== Request ==
Please return the listing exactly, line for line.

== Record set ==

== Segment start ==

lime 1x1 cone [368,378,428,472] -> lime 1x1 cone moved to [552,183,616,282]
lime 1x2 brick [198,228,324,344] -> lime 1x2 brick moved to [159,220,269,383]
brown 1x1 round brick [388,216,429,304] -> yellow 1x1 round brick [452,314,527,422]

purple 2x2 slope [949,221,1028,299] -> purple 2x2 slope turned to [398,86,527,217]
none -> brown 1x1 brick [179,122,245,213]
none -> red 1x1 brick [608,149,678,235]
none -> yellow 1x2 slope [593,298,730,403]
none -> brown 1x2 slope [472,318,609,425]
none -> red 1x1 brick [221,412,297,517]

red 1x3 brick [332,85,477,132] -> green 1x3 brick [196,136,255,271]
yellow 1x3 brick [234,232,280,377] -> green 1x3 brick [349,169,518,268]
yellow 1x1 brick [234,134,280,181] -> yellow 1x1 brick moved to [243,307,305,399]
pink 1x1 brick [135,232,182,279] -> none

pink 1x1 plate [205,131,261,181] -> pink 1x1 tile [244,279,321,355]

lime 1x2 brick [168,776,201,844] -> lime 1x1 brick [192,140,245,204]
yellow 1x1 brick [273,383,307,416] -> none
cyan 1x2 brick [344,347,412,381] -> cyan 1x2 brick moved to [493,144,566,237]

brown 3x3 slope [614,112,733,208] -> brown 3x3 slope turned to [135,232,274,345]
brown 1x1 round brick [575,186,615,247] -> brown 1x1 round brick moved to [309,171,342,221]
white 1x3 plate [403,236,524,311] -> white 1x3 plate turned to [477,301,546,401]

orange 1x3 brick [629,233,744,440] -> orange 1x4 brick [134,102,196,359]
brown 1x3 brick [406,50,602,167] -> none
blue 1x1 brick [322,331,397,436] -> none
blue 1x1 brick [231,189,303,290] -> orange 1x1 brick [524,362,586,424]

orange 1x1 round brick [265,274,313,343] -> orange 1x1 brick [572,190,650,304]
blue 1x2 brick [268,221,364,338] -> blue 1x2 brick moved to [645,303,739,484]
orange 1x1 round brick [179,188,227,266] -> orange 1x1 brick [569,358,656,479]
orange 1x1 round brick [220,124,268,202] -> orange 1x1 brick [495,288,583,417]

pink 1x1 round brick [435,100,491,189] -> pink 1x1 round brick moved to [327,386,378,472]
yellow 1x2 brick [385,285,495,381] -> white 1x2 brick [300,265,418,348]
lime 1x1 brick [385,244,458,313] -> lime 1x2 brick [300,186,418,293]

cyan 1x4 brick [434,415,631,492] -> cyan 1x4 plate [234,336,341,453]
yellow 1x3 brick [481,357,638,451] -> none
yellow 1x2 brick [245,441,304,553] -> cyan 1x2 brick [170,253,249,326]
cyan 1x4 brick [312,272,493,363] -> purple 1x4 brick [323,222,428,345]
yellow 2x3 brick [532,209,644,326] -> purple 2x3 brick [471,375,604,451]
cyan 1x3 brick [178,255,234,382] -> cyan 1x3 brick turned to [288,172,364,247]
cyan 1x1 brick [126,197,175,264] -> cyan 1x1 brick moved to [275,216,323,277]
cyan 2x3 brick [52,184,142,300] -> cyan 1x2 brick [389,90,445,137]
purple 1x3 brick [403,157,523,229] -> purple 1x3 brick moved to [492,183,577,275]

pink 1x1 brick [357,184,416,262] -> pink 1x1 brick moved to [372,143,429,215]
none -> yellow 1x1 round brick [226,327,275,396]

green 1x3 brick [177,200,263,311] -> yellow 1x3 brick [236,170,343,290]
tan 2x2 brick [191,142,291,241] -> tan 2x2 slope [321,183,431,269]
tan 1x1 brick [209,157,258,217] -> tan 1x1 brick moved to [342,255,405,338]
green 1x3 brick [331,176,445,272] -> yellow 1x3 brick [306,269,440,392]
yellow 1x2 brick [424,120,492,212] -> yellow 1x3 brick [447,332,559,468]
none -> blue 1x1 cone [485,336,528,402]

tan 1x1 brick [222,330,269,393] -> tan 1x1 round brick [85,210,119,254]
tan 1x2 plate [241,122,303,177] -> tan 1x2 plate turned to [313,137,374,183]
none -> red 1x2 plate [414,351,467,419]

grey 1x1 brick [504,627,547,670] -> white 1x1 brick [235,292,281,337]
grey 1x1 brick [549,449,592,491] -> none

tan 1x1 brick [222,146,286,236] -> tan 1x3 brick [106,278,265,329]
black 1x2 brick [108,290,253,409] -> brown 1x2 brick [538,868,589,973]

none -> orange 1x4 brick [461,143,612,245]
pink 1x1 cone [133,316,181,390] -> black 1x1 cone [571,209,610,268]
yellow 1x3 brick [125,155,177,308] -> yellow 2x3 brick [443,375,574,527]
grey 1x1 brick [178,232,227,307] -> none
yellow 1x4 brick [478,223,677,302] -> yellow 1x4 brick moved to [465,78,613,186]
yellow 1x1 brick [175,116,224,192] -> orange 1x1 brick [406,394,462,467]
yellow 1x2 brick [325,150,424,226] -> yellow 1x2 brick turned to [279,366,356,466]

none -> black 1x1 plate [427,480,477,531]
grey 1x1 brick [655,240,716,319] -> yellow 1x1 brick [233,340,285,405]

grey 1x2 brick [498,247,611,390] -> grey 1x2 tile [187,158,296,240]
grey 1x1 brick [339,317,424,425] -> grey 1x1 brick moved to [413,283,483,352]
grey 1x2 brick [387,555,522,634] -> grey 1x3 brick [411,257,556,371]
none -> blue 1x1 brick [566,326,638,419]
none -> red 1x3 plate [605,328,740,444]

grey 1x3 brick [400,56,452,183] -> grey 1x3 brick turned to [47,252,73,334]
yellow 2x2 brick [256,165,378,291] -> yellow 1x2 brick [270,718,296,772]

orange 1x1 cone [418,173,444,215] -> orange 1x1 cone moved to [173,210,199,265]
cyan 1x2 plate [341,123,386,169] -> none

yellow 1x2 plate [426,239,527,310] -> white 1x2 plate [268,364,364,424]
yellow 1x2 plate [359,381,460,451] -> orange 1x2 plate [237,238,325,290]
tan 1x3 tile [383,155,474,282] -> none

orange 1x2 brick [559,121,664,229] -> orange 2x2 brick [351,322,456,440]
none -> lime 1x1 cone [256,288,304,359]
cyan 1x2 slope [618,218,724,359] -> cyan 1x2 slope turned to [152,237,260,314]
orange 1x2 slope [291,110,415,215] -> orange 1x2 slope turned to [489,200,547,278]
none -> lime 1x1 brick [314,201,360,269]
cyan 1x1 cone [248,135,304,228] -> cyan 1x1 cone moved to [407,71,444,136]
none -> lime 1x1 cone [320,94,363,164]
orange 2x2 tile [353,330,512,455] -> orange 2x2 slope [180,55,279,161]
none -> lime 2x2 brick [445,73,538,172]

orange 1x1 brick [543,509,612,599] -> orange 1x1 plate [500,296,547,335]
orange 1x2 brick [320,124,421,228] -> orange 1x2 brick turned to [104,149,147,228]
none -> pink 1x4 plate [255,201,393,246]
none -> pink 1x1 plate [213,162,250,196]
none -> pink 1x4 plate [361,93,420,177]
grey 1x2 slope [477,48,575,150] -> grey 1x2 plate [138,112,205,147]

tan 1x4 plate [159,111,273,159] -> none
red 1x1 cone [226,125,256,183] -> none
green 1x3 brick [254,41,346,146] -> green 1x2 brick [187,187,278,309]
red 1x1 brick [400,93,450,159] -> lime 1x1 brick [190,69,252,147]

== Segment end ==

== Response area ==
lime 1x1 cone [368,378,428,472] -> lime 1x1 cone moved to [552,183,616,282]
lime 1x2 brick [198,228,324,344] -> lime 1x2 brick moved to [159,220,269,383]
brown 1x1 round brick [388,216,429,304] -> yellow 1x1 round brick [452,314,527,422]

purple 2x2 slope [949,221,1028,299] -> purple 2x2 slope turned to [398,86,527,217]
none -> brown 1x1 brick [179,122,245,213]
none -> red 1x1 brick [608,149,678,235]
none -> yellow 1x2 slope [593,298,730,403]
none -> brown 1x2 slope [472,318,609,425]
none -> red 1x1 brick [221,412,297,517]

red 1x3 brick [332,85,477,132] -> green 1x3 brick [196,136,255,271]
yellow 1x3 brick [234,232,280,377] -> green 1x3 brick [349,169,518,268]
yellow 1x1 brick [234,134,280,181] -> yellow 1x1 brick moved to [243,307,305,399]
pink 1x1 brick [135,232,182,279] -> none

pink 1x1 plate [205,131,261,181] -> pink 1x1 tile [244,279,321,355]

lime 1x2 brick [168,776,201,844] -> lime 1x1 brick [192,140,245,204]
yellow 1x1 brick [273,383,307,416] -> none
cyan 1x2 brick [344,347,412,381] -> cyan 1x2 brick moved to [493,144,566,237]

brown 3x3 slope [614,112,733,208] -> brown 3x3 slope turned to [135,232,274,345]
brown 1x1 round brick [575,186,615,247] -> brown 1x1 round brick moved to [309,171,342,221]
white 1x3 plate [403,236,524,311] -> white 1x3 plate turned to [477,301,546,401]

orange 1x3 brick [629,233,744,440] -> orange 1x4 brick [134,102,196,359]
brown 1x3 brick [406,50,602,167] -> none
blue 1x1 brick [322,331,397,436] -> none
blue 1x1 brick [231,189,303,290] -> orange 1x1 brick [524,362,586,424]

orange 1x1 round brick [265,274,313,343] -> orange 1x1 brick [572,190,650,304]
blue 1x2 brick [268,221,364,338] -> blue 1x2 brick moved to [645,303,739,484]
orange 1x1 round brick [179,188,227,266] -> orange 1x1 brick [569,358,656,479]
orange 1x1 round brick [220,124,268,202] -> orange 1x1 brick [495,288,583,417]

pink 1x1 round brick [435,100,491,189] -> pink 1x1 round brick moved to [327,386,378,472]
yellow 1x2 brick [385,285,495,381] -> white 1x2 brick [300,265,418,348]
lime 1x1 brick [385,244,458,313] -> lime 1x2 brick [300,186,418,293]

cyan 1x4 brick [434,415,631,492] -> cyan 1x4 plate [234,336,341,453]
yellow 1x3 brick [481,357,638,451] -> none
yellow 1x2 brick [245,441,304,553] -> cyan 1x2 brick [170,253,249,326]
cyan 1x4 brick [312,272,493,363] -> purple 1x4 brick [323,222,428,345]
yellow 2x3 brick [532,209,644,326] -> purple 2x3 brick [471,375,604,451]
cyan 1x3 brick [178,255,234,382] -> cyan 1x3 brick turned to [288,172,364,247]
cyan 1x1 brick [126,197,175,264] -> cyan 1x1 brick moved to [275,216,323,277]
cyan 2x3 brick [52,184,142,300] -> cyan 1x2 brick [389,90,445,137]
purple 1x3 brick [403,157,523,229] -> purple 1x3 brick moved to [492,183,577,275]

pink 1x1 brick [357,184,416,262] -> pink 1x1 brick moved to [372,143,429,215]
none -> yellow 1x1 round brick [226,327,275,396]

green 1x3 brick [177,200,263,311] -> yellow 1x3 brick [236,170,343,290]
tan 2x2 brick [191,142,291,241] -> tan 2x2 slope [321,183,431,269]
tan 1x1 brick [209,157,258,217] -> tan 1x1 brick moved to [342,255,405,338]
green 1x3 brick [331,176,445,272] -> yellow 1x3 brick [306,269,440,392]
yellow 1x2 brick [424,120,492,212] -> yellow 1x3 brick [447,332,559,468]
none -> blue 1x1 cone [485,336,528,402]

tan 1x1 brick [222,330,269,393] -> tan 1x1 round brick [85,210,119,254]
tan 1x2 plate [241,122,303,177] -> tan 1x2 plate turned to [313,137,374,183]
none -> red 1x2 plate [414,351,467,419]

grey 1x1 brick [504,627,547,670] -> white 1x1 brick [235,292,281,337]
grey 1x1 brick [549,449,592,491] -> none

tan 1x1 brick [222,146,286,236] -> tan 1x3 brick [106,278,265,329]
black 1x2 brick [108,290,253,409] -> brown 1x2 brick [538,868,589,973]

none -> orange 1x4 brick [461,143,612,245]
pink 1x1 cone [133,316,181,390] -> black 1x1 cone [571,209,610,268]
yellow 1x3 brick [125,155,177,308] -> yellow 2x3 brick [443,375,574,527]
grey 1x1 brick [178,232,227,307] -> none
yellow 1x4 brick [478,223,677,302] -> yellow 1x4 brick moved to [465,78,613,186]
yellow 1x1 brick [175,116,224,192] -> orange 1x1 brick [406,394,462,467]
yellow 1x2 brick [325,150,424,226] -> yellow 1x2 brick turned to [279,366,356,466]

none -> black 1x1 plate [427,480,477,531]
grey 1x1 brick [655,240,716,319] -> yellow 1x1 brick [233,340,285,405]

grey 1x2 brick [498,247,611,390] -> grey 1x2 tile [187,158,296,240]
grey 1x1 brick [339,317,424,425] -> grey 1x1 brick moved to [413,283,483,352]
grey 1x2 brick [387,555,522,634] -> grey 1x3 brick [411,257,556,371]
none -> blue 1x1 brick [566,326,638,419]
none -> red 1x3 plate [605,328,740,444]

grey 1x3 brick [400,56,452,183] -> grey 1x3 brick turned to [47,252,73,334]
yellow 2x2 brick [256,165,378,291] -> yellow 1x2 brick [270,718,296,772]

orange 1x1 cone [418,173,444,215] -> orange 1x1 cone moved to [173,210,199,265]
cyan 1x2 plate [341,123,386,169] -> none

yellow 1x2 plate [426,239,527,310] -> white 1x2 plate [268,364,364,424]
yellow 1x2 plate [359,381,460,451] -> orange 1x2 plate [237,238,325,290]
tan 1x3 tile [383,155,474,282] -> none

orange 1x2 brick [559,121,664,229] -> orange 2x2 brick [351,322,456,440]
none -> lime 1x1 cone [256,288,304,359]
cyan 1x2 slope [618,218,724,359] -> cyan 1x2 slope turned to [152,237,260,314]
orange 1x2 slope [291,110,415,215] -> orange 1x2 slope turned to [489,200,547,278]
none -> lime 1x1 brick [314,201,360,269]
cyan 1x1 cone [248,135,304,228] -> cyan 1x1 cone moved to [407,71,444,136]
none -> lime 1x1 cone [320,94,363,164]
orange 2x2 tile [353,330,512,455] -> orange 2x2 slope [180,55,279,161]
none -> lime 2x2 brick [445,73,538,172]

orange 1x1 brick [543,509,612,599] -> orange 1x1 plate [500,296,547,335]
orange 1x2 brick [320,124,421,228] -> orange 1x2 brick turned to [104,149,147,228]
none -> pink 1x4 plate [255,201,393,246]
none -> pink 1x1 plate [213,162,250,196]
none -> pink 1x4 plate [361,93,420,177]
grey 1x2 slope [477,48,575,150] -> grey 1x2 plate [138,112,205,147]

tan 1x4 plate [159,111,273,159] -> none
red 1x1 cone [226,125,256,183] -> none
green 1x3 brick [254,41,346,146] -> green 1x2 brick [187,187,278,309]
red 1x1 brick [400,93,450,159] -> lime 1x1 brick [190,69,252,147]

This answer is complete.